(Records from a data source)

☆ ☆ ☆ ☆ ☆

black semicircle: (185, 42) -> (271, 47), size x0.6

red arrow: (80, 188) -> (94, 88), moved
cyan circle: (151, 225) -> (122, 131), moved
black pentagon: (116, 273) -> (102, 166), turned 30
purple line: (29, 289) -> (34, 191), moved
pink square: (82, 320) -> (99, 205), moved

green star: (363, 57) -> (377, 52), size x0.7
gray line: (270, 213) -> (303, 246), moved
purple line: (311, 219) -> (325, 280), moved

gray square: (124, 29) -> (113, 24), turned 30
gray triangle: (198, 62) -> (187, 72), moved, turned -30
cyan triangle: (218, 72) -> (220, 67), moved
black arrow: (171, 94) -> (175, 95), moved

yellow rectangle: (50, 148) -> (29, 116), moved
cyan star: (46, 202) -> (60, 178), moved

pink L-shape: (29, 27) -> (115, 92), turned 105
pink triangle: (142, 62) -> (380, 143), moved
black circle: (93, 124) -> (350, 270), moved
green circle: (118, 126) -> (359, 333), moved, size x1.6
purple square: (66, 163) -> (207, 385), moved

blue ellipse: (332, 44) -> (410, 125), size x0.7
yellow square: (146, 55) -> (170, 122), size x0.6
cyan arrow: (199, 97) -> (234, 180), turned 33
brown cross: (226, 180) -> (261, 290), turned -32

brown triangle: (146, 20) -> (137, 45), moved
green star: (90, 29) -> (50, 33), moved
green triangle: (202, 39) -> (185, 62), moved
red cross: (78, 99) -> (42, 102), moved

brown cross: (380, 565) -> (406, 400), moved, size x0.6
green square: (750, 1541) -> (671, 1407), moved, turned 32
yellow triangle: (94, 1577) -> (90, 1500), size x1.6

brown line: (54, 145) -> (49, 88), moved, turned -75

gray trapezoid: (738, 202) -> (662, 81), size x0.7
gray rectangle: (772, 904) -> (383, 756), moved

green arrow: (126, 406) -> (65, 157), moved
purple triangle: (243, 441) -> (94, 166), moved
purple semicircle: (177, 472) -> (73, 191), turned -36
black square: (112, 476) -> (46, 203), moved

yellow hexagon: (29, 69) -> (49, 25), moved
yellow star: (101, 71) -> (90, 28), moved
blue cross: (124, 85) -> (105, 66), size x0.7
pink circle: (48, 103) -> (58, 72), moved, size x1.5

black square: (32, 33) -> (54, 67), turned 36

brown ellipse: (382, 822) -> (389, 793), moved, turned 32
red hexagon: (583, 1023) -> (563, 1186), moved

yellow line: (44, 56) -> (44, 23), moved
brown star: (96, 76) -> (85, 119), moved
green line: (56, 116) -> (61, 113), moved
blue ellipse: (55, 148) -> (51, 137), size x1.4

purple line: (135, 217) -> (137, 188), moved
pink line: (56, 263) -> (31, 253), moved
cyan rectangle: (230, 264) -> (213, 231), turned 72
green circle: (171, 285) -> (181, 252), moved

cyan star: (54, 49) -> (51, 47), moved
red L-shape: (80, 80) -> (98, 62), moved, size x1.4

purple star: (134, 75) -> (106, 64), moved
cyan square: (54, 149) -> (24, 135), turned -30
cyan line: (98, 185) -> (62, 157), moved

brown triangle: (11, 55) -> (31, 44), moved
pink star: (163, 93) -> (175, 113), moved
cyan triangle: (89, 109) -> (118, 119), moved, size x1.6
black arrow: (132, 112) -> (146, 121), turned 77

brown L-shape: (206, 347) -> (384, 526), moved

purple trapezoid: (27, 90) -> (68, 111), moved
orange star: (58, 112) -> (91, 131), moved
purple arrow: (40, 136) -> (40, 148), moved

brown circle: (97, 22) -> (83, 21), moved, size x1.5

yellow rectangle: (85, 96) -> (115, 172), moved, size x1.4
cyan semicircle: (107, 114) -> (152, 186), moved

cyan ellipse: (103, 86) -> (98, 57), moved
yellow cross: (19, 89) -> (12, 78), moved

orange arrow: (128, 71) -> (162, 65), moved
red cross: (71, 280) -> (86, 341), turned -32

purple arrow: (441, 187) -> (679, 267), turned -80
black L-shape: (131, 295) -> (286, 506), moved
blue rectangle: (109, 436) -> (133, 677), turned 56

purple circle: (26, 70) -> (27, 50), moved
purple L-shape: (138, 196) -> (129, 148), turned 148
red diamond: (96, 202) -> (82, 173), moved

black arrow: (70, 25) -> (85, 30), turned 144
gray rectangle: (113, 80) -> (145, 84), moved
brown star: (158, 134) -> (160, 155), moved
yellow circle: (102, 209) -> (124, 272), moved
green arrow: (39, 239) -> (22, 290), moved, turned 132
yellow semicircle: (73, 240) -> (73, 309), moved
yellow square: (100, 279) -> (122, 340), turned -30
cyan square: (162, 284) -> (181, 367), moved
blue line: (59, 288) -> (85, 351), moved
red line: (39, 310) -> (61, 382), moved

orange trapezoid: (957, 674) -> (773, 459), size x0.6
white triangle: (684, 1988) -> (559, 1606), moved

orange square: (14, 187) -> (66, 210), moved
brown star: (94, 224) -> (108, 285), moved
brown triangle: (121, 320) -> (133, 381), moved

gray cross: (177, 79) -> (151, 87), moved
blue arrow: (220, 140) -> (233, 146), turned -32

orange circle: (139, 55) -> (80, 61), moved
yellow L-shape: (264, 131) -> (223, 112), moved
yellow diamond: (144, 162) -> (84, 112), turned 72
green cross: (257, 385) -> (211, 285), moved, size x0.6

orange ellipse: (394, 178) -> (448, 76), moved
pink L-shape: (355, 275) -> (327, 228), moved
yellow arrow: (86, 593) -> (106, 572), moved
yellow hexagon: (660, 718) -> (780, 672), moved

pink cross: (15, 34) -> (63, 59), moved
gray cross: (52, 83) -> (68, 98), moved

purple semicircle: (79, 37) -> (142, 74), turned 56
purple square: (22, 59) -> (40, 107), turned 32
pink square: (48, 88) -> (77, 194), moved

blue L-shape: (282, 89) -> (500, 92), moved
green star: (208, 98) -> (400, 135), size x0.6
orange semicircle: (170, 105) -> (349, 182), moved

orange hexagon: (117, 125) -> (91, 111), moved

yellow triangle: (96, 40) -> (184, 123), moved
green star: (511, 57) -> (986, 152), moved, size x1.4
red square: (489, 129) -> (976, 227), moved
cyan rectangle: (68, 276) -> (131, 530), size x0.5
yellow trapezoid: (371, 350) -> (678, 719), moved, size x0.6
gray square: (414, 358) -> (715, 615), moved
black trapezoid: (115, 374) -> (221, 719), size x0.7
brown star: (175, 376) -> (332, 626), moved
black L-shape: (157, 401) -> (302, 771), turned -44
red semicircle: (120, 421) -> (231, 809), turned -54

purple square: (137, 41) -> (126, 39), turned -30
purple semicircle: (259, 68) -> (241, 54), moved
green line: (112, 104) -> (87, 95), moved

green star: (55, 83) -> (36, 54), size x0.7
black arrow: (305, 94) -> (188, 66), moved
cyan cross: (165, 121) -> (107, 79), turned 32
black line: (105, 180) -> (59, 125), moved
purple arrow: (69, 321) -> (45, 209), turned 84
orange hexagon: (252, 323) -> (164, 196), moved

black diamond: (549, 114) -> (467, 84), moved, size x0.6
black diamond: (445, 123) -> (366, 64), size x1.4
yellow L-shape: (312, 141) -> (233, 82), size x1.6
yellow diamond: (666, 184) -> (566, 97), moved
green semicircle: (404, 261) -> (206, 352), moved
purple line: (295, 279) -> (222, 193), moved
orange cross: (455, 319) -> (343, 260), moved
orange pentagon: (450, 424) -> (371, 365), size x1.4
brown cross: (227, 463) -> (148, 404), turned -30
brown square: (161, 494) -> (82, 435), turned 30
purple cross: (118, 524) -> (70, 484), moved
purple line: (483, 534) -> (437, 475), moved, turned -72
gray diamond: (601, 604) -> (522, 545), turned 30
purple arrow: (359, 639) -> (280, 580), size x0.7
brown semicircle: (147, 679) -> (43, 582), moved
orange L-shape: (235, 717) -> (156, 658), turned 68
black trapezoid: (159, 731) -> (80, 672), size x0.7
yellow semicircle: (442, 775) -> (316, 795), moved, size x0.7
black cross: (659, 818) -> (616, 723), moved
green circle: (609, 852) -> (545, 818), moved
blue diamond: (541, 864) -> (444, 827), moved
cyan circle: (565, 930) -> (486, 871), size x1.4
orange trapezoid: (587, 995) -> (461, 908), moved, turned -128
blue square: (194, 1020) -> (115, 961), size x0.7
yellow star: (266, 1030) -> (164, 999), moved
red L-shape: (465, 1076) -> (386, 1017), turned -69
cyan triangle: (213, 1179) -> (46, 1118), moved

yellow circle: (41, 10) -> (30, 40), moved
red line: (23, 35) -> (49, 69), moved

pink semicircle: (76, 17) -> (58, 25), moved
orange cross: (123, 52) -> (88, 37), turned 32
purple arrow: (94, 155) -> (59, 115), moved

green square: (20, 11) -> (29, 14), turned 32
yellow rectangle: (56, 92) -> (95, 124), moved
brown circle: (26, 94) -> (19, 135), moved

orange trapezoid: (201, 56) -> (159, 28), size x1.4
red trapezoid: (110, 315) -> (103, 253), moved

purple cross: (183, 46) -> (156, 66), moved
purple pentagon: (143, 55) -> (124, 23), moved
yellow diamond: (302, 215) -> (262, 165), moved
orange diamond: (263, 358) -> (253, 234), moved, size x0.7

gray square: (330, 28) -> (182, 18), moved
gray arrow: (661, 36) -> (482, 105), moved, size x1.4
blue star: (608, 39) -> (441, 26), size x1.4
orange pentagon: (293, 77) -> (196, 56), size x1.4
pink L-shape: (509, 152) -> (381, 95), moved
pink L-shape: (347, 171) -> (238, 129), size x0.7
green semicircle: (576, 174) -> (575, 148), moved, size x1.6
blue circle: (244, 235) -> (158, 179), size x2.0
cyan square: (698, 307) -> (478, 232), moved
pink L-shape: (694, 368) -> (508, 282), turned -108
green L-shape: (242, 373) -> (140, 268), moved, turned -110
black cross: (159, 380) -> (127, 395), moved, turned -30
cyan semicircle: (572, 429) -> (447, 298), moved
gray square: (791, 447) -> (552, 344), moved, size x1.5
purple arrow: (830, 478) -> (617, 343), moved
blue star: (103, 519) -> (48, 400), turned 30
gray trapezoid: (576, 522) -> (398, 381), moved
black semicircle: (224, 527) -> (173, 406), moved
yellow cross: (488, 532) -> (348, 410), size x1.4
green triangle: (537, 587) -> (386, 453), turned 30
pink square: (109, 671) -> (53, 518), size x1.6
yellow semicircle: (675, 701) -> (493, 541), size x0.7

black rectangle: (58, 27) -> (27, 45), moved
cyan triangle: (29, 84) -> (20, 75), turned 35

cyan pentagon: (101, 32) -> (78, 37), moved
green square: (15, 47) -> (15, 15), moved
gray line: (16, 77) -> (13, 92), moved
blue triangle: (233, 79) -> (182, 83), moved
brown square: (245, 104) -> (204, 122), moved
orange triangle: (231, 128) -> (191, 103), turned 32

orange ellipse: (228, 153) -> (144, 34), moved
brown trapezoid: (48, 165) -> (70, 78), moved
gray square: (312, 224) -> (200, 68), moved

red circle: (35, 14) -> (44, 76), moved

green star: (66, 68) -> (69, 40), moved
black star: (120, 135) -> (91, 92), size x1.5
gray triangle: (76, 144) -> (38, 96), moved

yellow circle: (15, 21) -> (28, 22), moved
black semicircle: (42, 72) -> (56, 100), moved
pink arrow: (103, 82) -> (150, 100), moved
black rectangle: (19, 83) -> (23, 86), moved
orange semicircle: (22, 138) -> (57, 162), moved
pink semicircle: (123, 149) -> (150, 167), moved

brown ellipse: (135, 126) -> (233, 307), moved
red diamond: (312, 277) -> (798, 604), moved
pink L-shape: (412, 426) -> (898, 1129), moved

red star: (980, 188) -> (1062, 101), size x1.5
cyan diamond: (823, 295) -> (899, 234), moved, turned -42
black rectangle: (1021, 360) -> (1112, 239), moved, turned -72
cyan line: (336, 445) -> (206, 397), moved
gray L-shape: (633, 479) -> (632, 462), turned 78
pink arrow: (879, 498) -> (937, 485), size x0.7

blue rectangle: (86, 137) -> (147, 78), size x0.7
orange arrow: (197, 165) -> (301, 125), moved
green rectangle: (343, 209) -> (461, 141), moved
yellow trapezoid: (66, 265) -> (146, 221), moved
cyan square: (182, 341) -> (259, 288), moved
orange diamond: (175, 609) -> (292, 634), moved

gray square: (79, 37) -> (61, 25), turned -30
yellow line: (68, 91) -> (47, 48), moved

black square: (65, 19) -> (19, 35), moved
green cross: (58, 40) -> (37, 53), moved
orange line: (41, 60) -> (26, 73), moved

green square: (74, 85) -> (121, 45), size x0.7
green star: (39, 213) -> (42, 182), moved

☆ ☆ ☆ ☆ ☆

*YOUR INSTRUCTIONS*:
In the entries above, some lines may contain the string "hexagon"; report how many, without additional comment.

*ANSWER BOX*:
5